__TRY IT__
Every line below from the one containing "gray hexagon: (728, 737) -> (626, 283), moved" to the final line must be reproduced exactly, and no other line may appear in the answer.

(Stored entries)
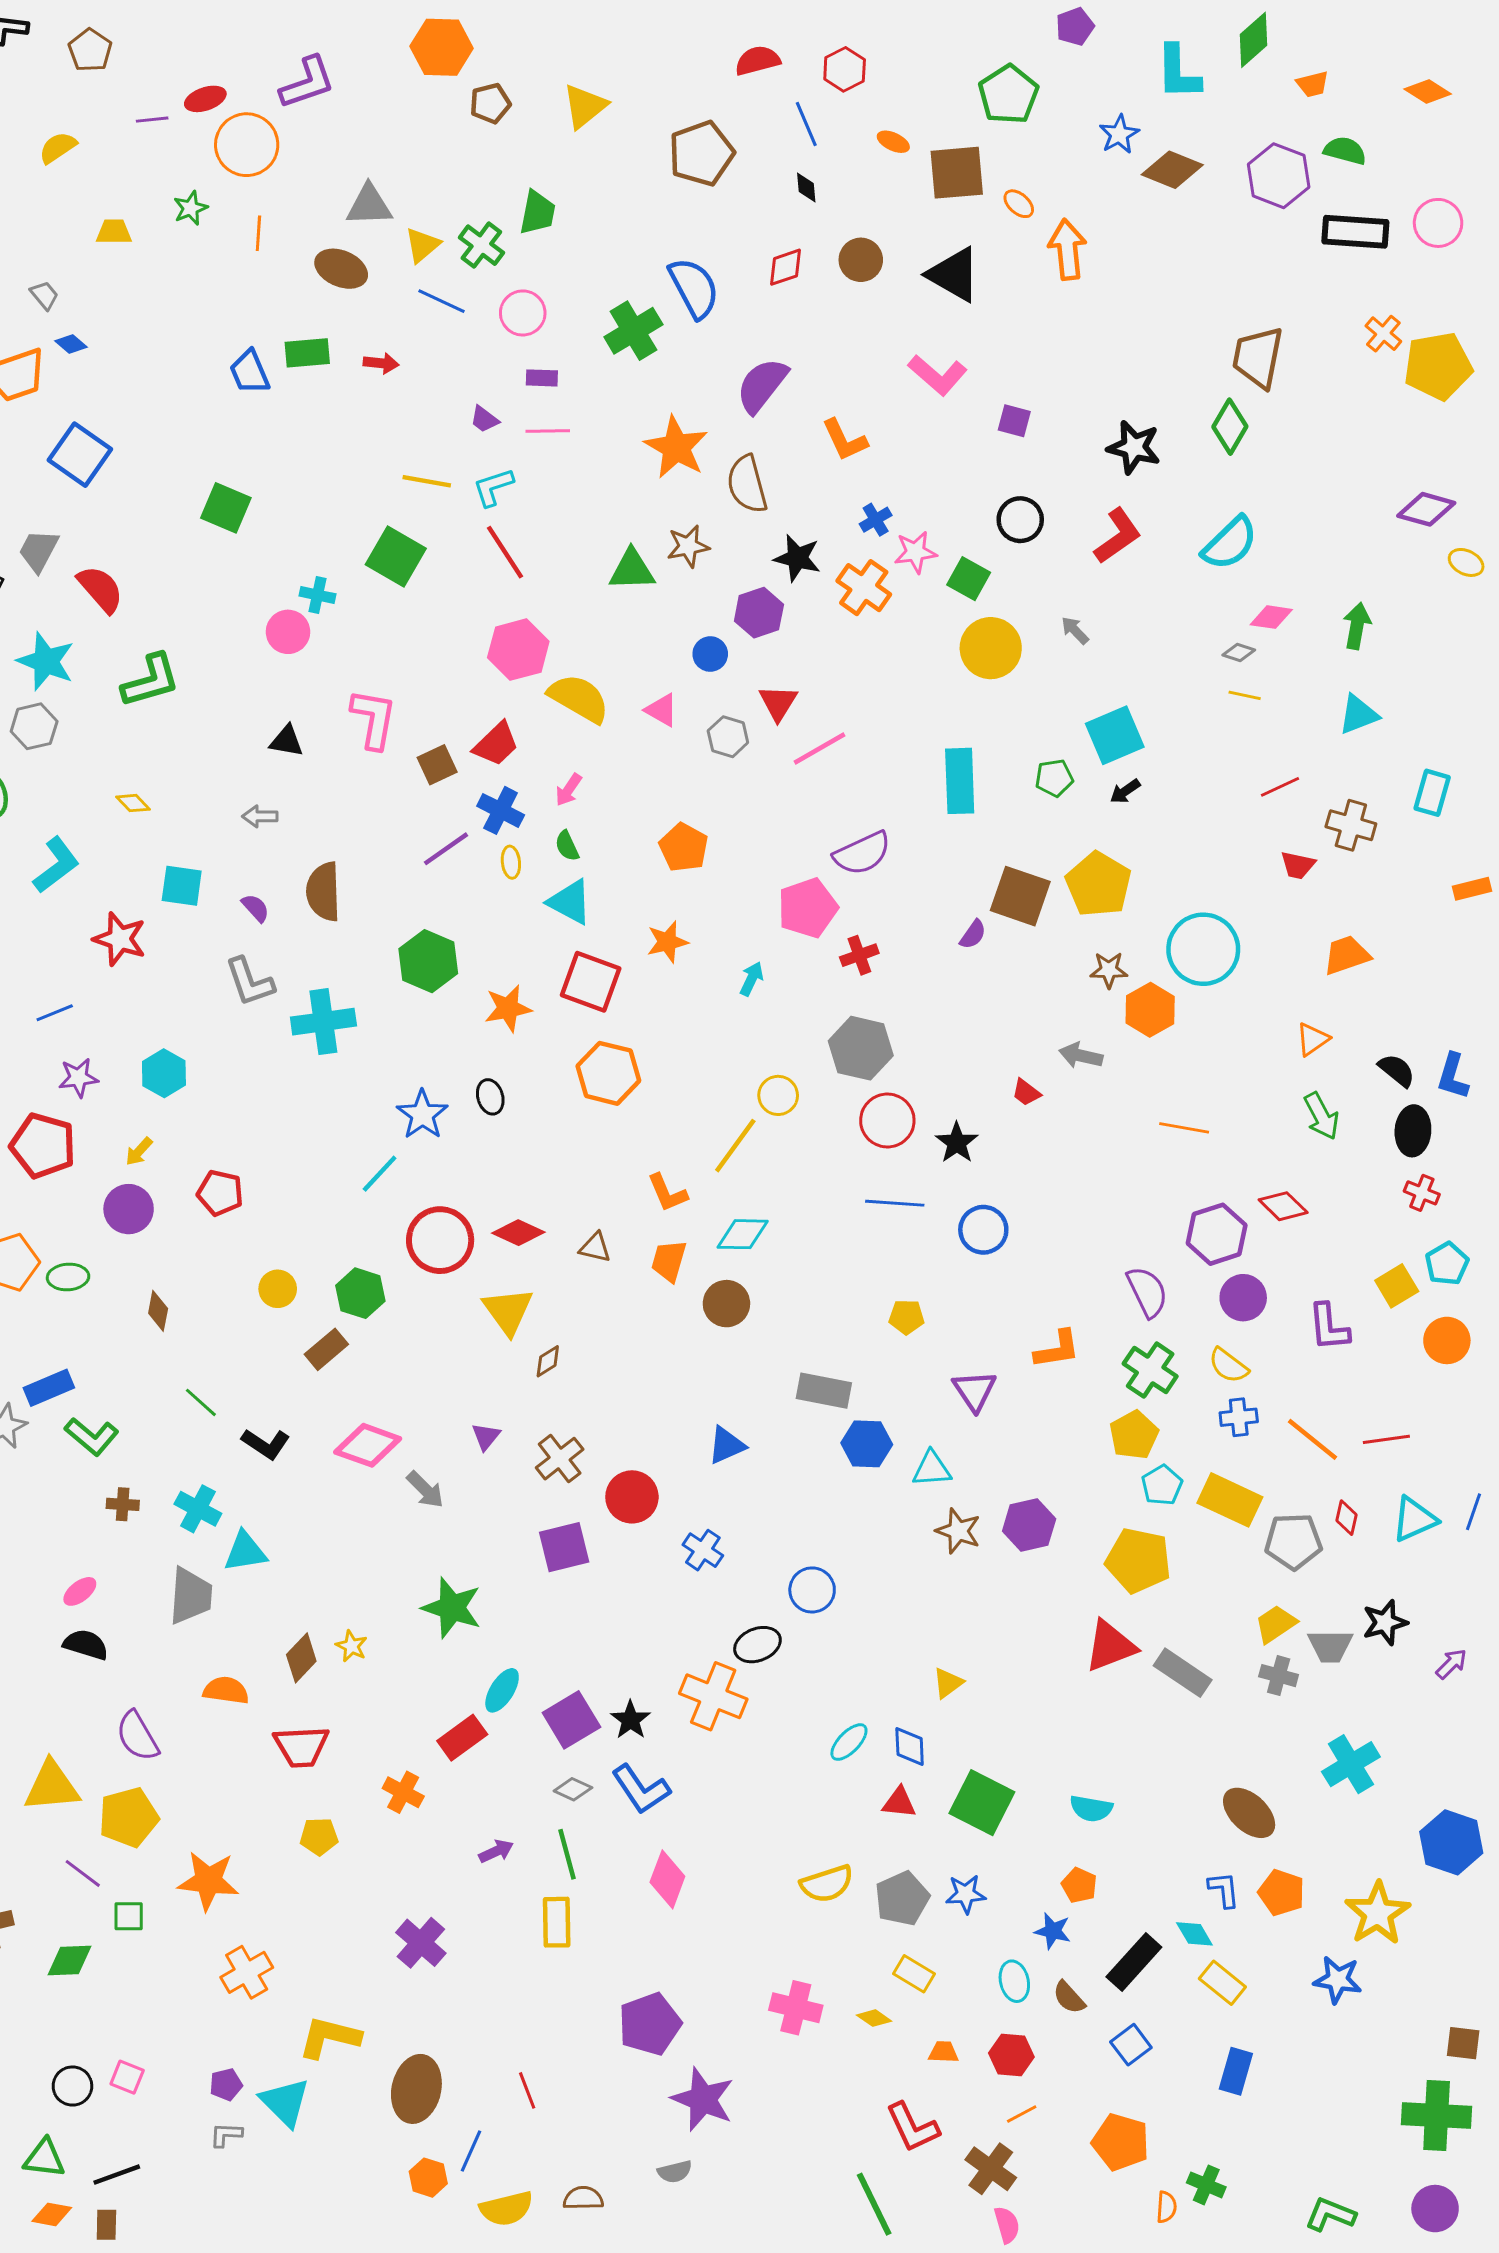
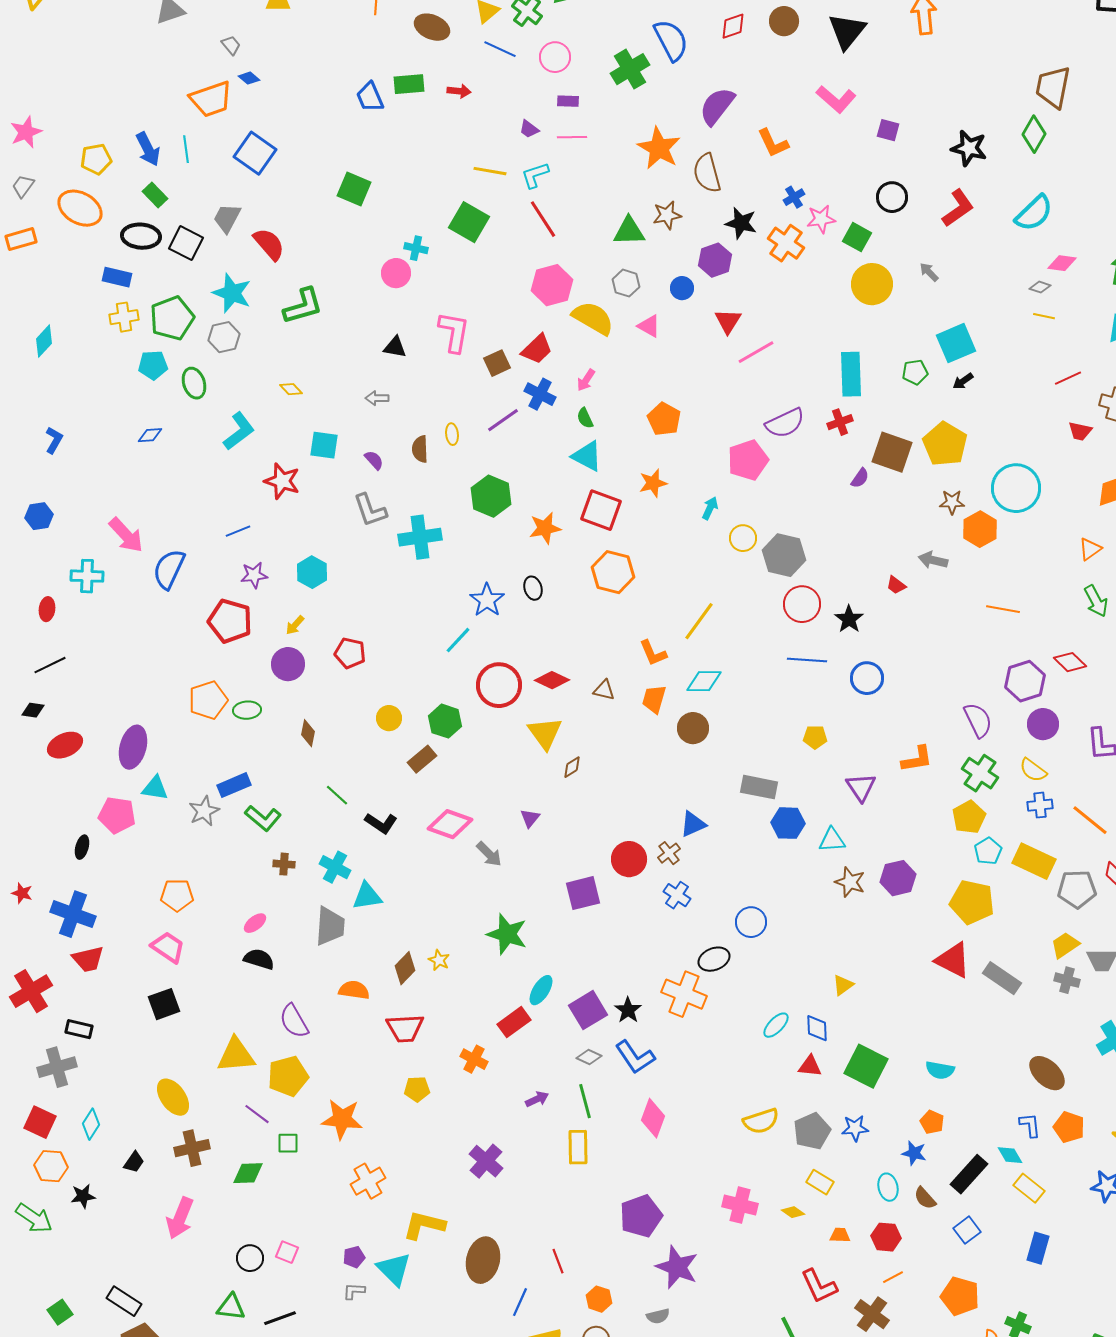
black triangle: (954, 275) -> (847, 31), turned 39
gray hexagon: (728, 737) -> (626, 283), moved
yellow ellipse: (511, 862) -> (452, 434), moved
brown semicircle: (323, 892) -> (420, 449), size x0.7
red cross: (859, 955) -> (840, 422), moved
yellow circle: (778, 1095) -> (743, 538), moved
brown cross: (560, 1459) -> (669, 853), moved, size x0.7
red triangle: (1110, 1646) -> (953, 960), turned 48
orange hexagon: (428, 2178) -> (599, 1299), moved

__SOLUTION FOR THIS TASK__
gray hexagon: (728, 737) -> (626, 283), moved
yellow ellipse: (511, 862) -> (452, 434), moved
brown semicircle: (323, 892) -> (420, 449), size x0.7
red cross: (859, 955) -> (840, 422), moved
yellow circle: (778, 1095) -> (743, 538), moved
brown cross: (560, 1459) -> (669, 853), moved, size x0.7
red triangle: (1110, 1646) -> (953, 960), turned 48
orange hexagon: (428, 2178) -> (599, 1299), moved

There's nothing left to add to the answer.